[Colored object listings]
********
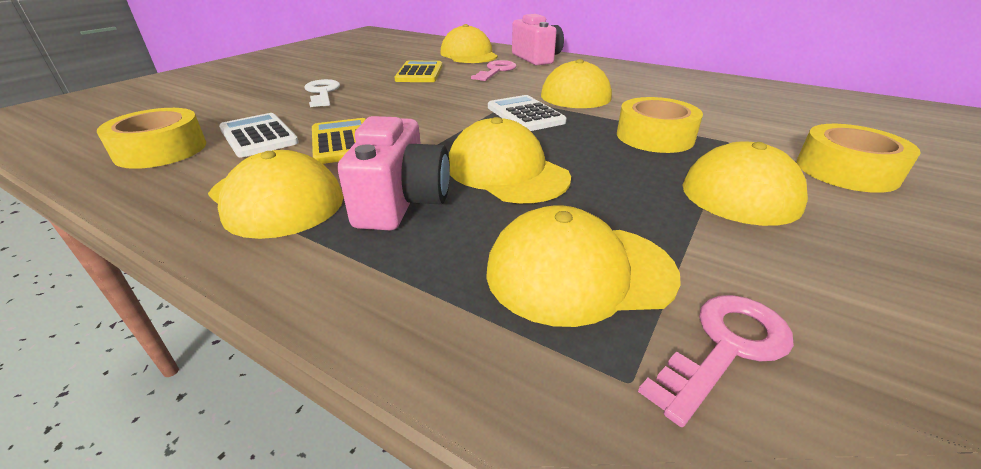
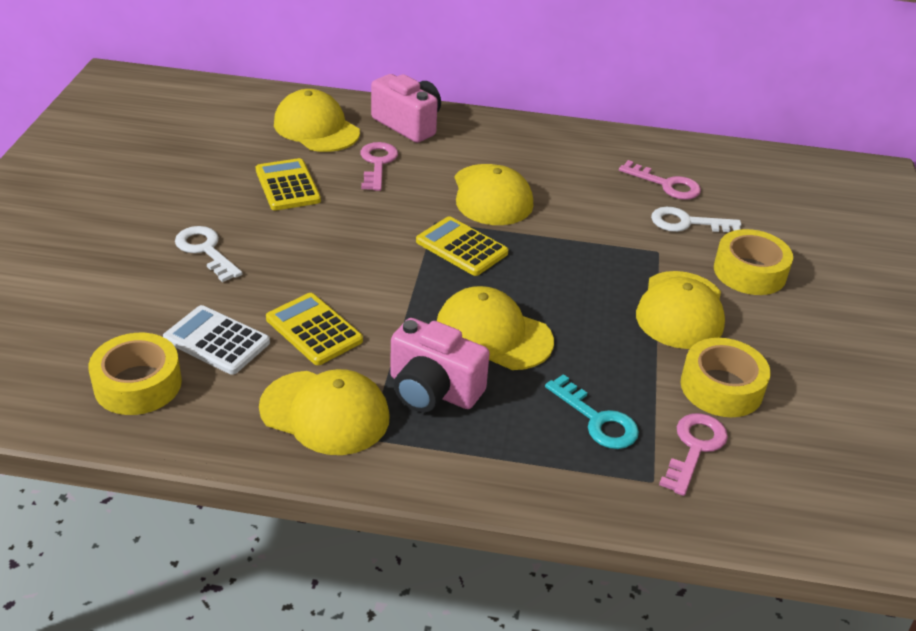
camera: 25 degrees left, 5 degrees up
(402, 202) = (433, 390): pink camera -> pink camera turned 135 degrees clockwise
(525, 115) = (461, 247): white calculator -> yellow calculator
(579, 272) = (597, 420): yellow cap -> turquoise key
(655, 137) = (595, 258): yellow tape -> yellow tape (721, 387)
(751, 104) = (666, 184): none -> pink key
(769, 128) = (687, 223): none -> white key

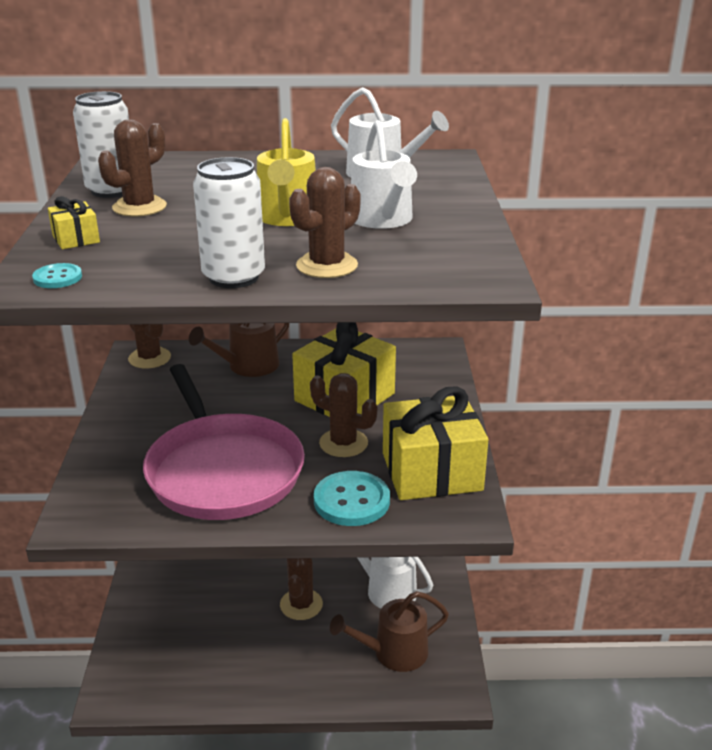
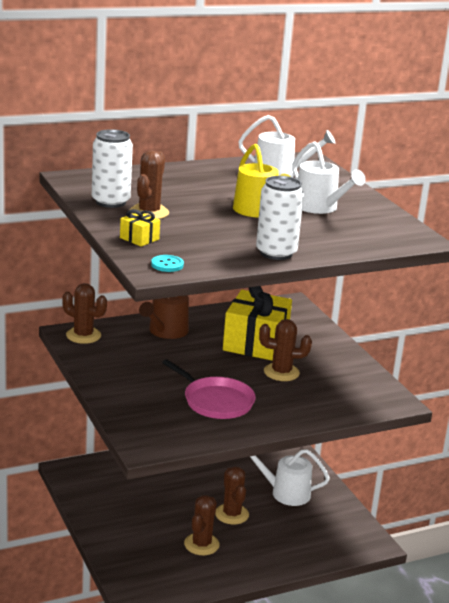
camera: 25 degrees left, 5 degrees down
(223, 470) = (216, 401): pink pan -> pink pan, size x0.60
(327, 266) = (322, 240): brown cactus -> brown cactus (201, 544)
(351, 501) = (317, 405): turquoise button -> none
(393, 652) = (318, 530): brown watering can -> none
(431, 471) = (353, 381): yellow gift -> none

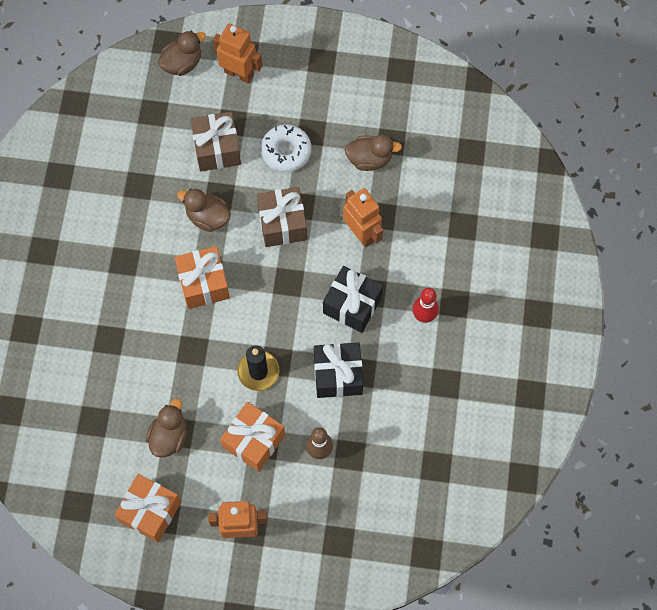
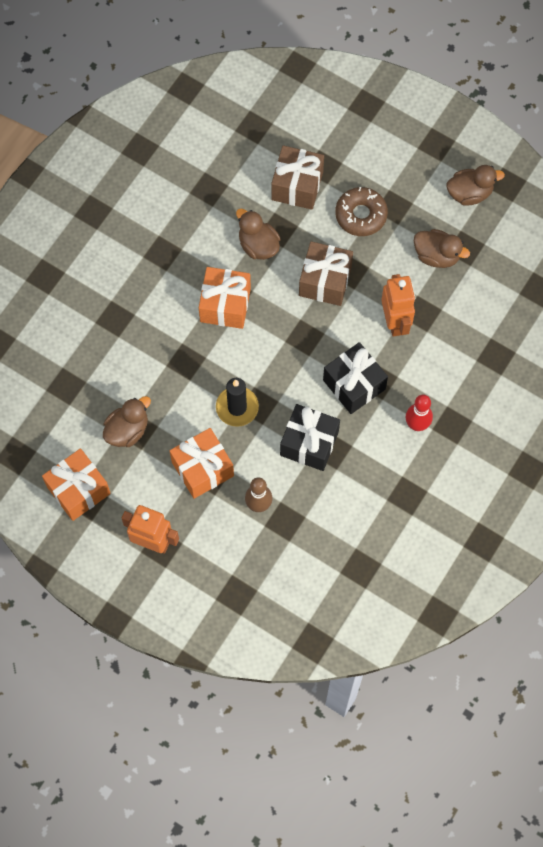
camera: 25 degrees right, 0 degrees up
(182, 63) = (303, 92): brown duck -> brown duck (469, 193)
(239, 73) = (351, 124): orange robot -> none
(286, 151) = (361, 215): white donut -> brown donut

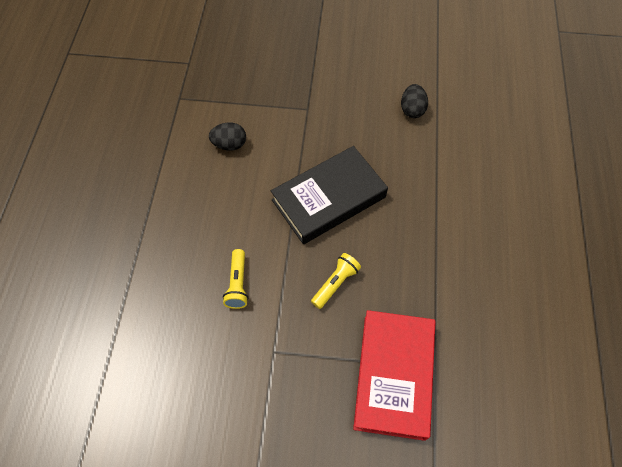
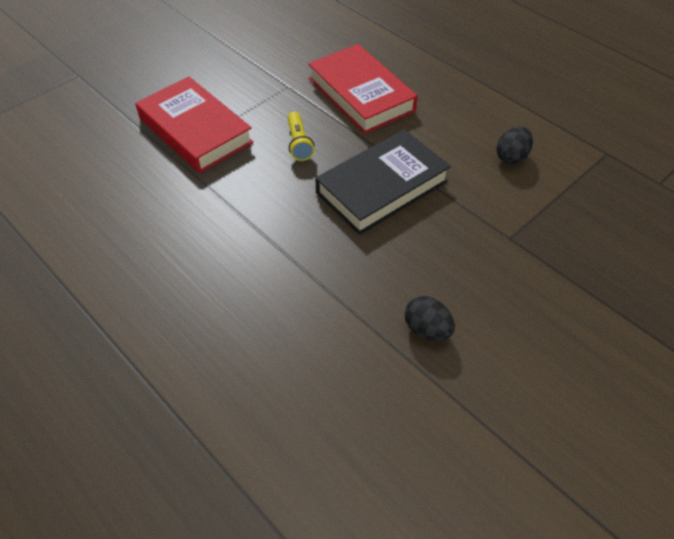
camera: 130 degrees right, 10 degrees down
(237, 284) = (361, 94): yellow flashlight -> red book
(329, 198) = (382, 187): black book -> black book turned 45 degrees clockwise

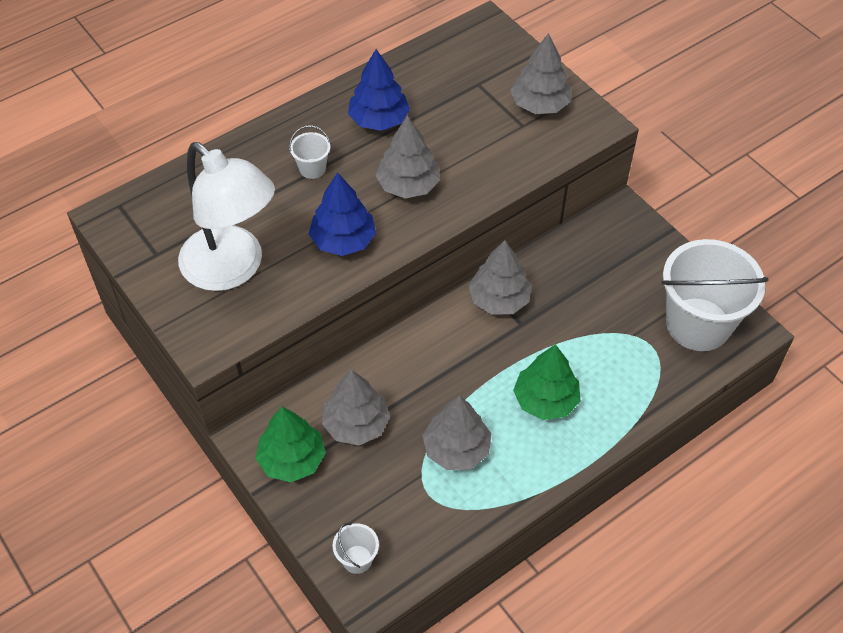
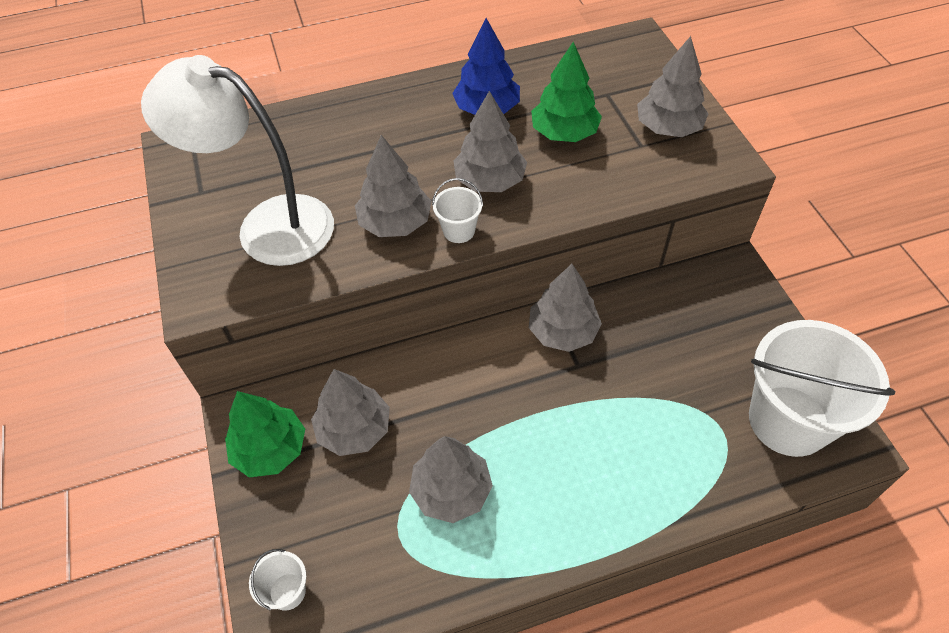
camera: 20 degrees right, 0 degrees up
(233, 269) = (267, 225): white lamp -> white lamp turned 135 degrees clockwise
(312, 168) = (397, 142): white bucket -> white bucket (459, 231)
(343, 240) = (395, 222): blue tree -> grey tree
(545, 400) = (574, 461): green tree -> green tree (564, 133)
********
== TASK INSTRUCTIONS ==
With the pictures excluded, retype the records above verbatim.

== EXERCISE OUTPUT ==
camera: 25 degrees left, 5 degrees up
(402, 202) = (433, 390): pink camera -> pink camera turned 135 degrees clockwise
(525, 115) = (461, 247): white calculator -> yellow calculator
(579, 272) = (597, 420): yellow cap -> turquoise key
(655, 137) = (595, 258): yellow tape -> yellow tape (721, 387)
(751, 104) = (666, 184): none -> pink key
(769, 128) = (687, 223): none -> white key

camera: 25 degrees left, 5 degrees down
(223, 470) = (216, 401): pink pan -> pink pan, size x0.60
(327, 266) = (322, 240): brown cactus -> brown cactus (201, 544)
(351, 501) = (317, 405): turquoise button -> none
(393, 652) = (318, 530): brown watering can -> none
(431, 471) = (353, 381): yellow gift -> none

camera: 25 degrees right, 0 degrees up
(182, 63) = (303, 92): brown duck -> brown duck (469, 193)
(239, 73) = (351, 124): orange robot -> none
(286, 151) = (361, 215): white donut -> brown donut

camera: 130 degrees right, 10 degrees down
(237, 284) = (361, 94): yellow flashlight -> red book
(329, 198) = (382, 187): black book -> black book turned 45 degrees clockwise

camera: 20 degrees right, 0 degrees up
(233, 269) = (267, 225): white lamp -> white lamp turned 135 degrees clockwise
(312, 168) = (397, 142): white bucket -> white bucket (459, 231)
(343, 240) = (395, 222): blue tree -> grey tree
(545, 400) = (574, 461): green tree -> green tree (564, 133)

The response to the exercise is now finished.